**Task brief:**
Line count for "none": tally the lines of the records below that contain it, and give only that number.

**Records provided:**
----

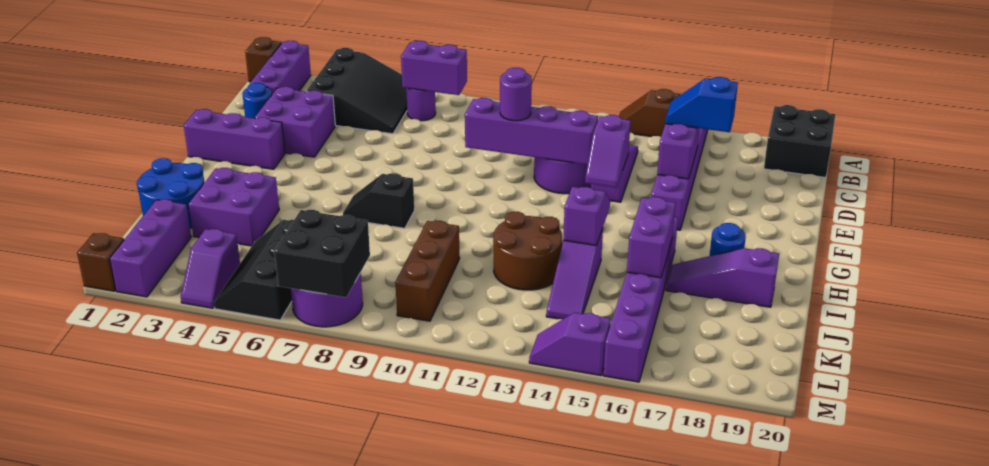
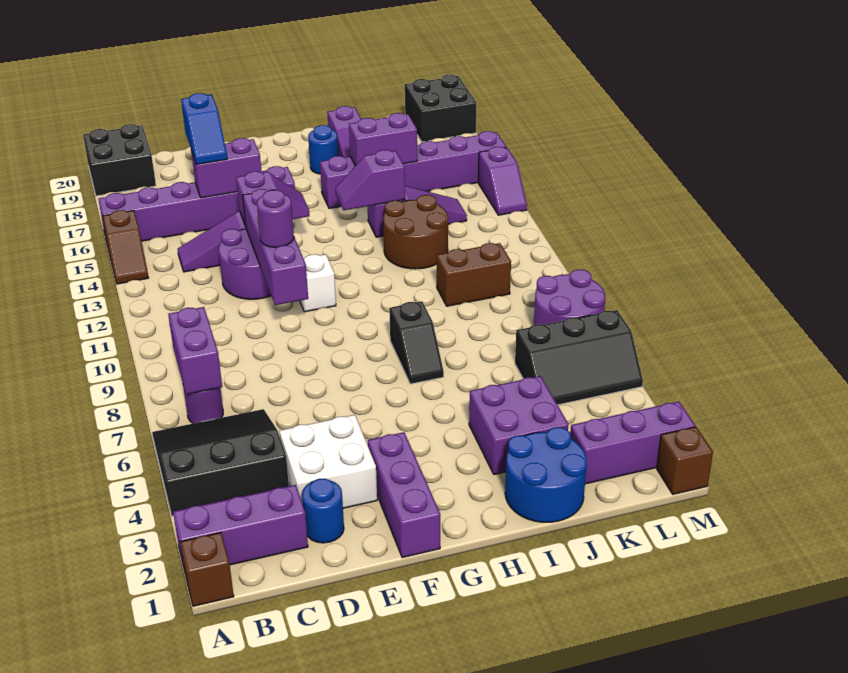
purple brick D3:E4 level 1 -> white brick D3:E4 level 1
none -> white brick F11 level 1
brown brick J10:L10 level 1 -> brown brick J10:K10 level 1
purple slope L4:M4 level 1 top L -> none
black brick L7:M8 level 2 -> black brick L19:M20 level 1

----

**Task answer:**
2